### [TASK PROMPT]
Your copy should hold the lines below from the first through the one that contains "none -> red brick C15 level 1", each retyped exactly, and no pictures.

### [INFORMATION]
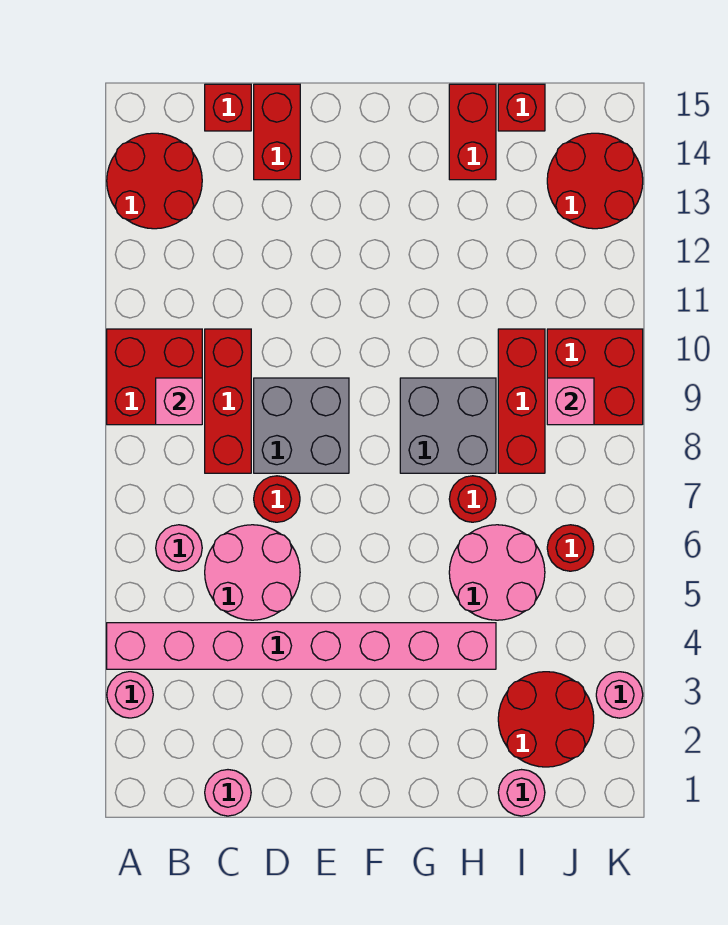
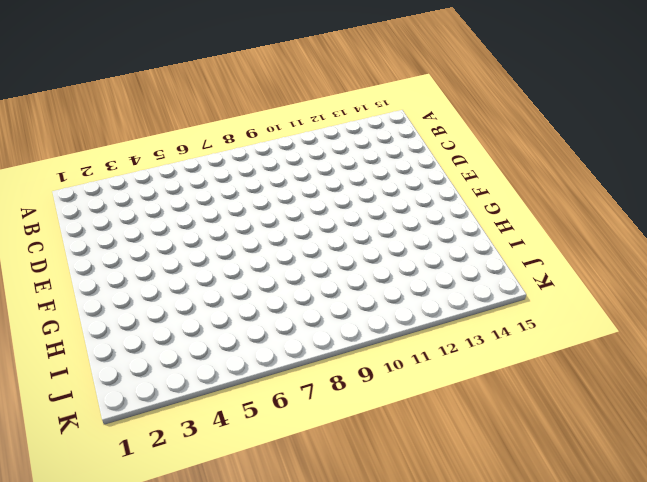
none -> pink round brick A3 level 1
none -> pink brick A4:H4 level 1
none -> red brick A9:B10 level 1

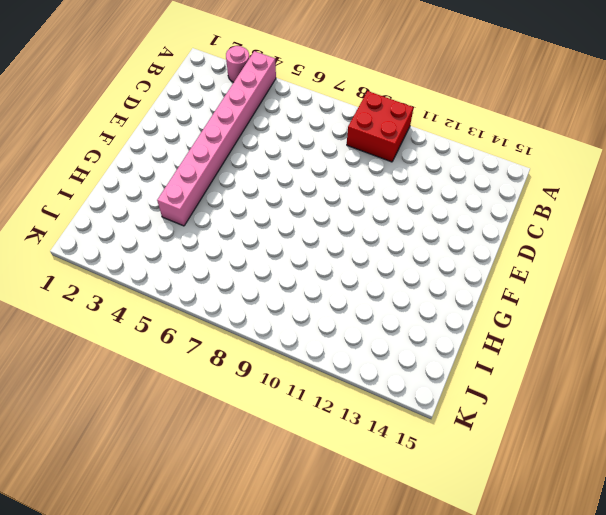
none -> red round brick A13:B14 level 1
none -> pink round brick B6 level 1
none -> pink round brick C1 level 1

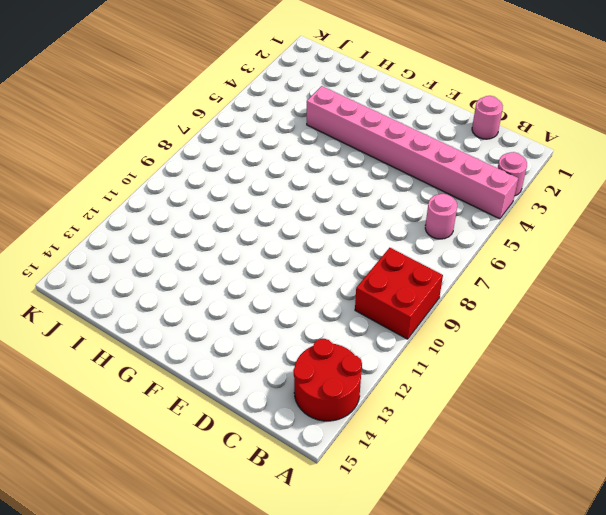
none -> pink round brick C5:D6 level 1
none -> red brick C8:C10 level 1
none -> red brick C15 level 1

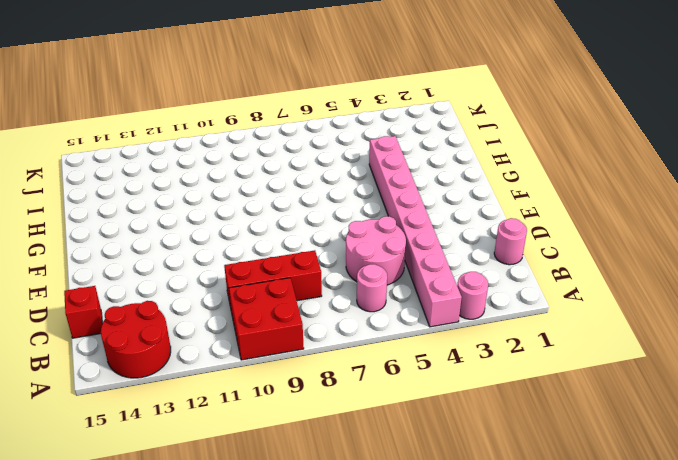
none -> red round brick D7 level 1
none -> grey brick D8:E9 level 1
none -> red brick D14:D15 level 1

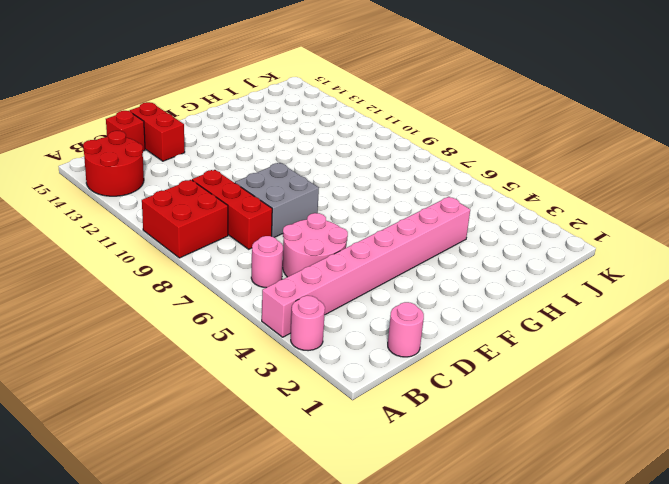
none -> red round brick D7 level 1
none -> grey brick G8:H9 level 1
none -> pink round brick H5:I6 level 1

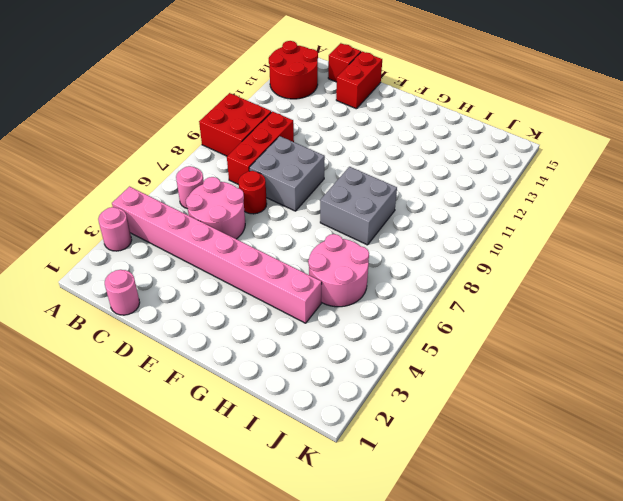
none -> red round brick H7 level 1
none -> red brick H14:H15 level 1
none -> pink round brick I1 level 1

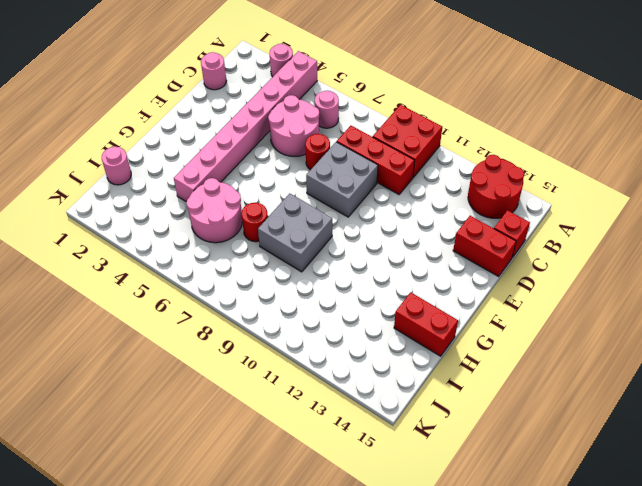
none -> red round brick I2:J3 level 1
none -> red brick I8:I10 level 1
none -> red brick I15 level 1

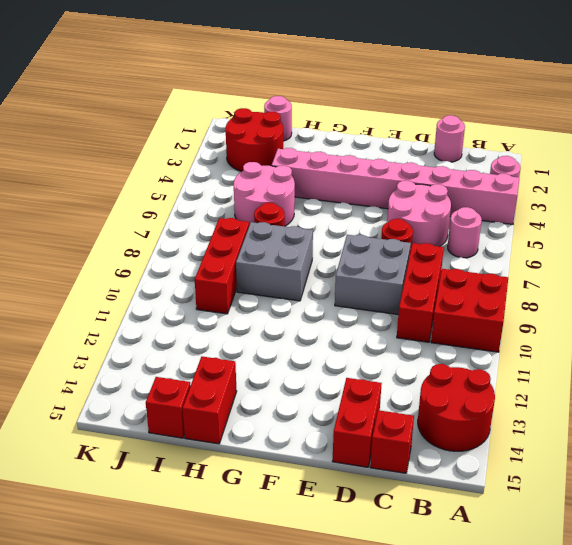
none -> red round brick J6 level 1
none -> red brick J9:K10 level 1
none -> red round brick J13:K14 level 1

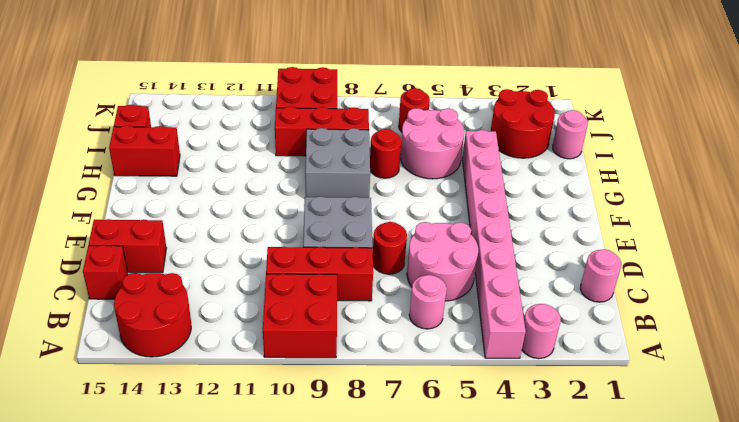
none -> red round brick J13:K14 level 1
none -> pink round brick K3 level 1
none -> pink brick B9 level 2

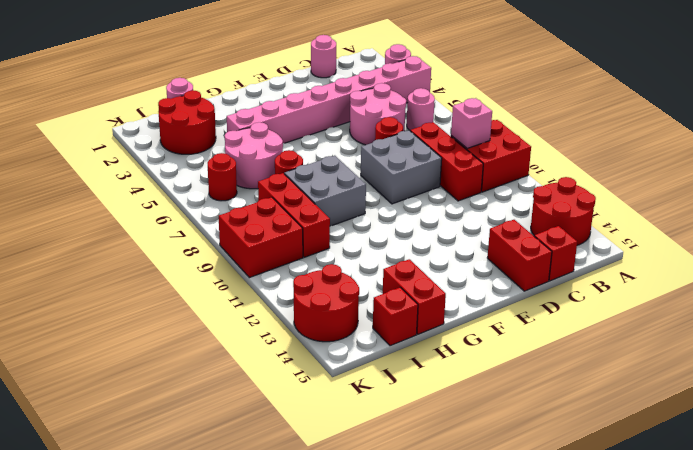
none -> pink round brick K3 level 1
none -> pink brick J9 level 2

### [TASK RESPONSE]
none -> pink round brick A3 level 1
none -> pink brick A4:H4 level 1
none -> red brick A9:B10 level 1

none -> red round brick A13:B14 level 1
none -> pink round brick B6 level 1
none -> pink round brick C1 level 1

none -> pink round brick C5:D6 level 1
none -> red brick C8:C10 level 1
none -> red brick C15 level 1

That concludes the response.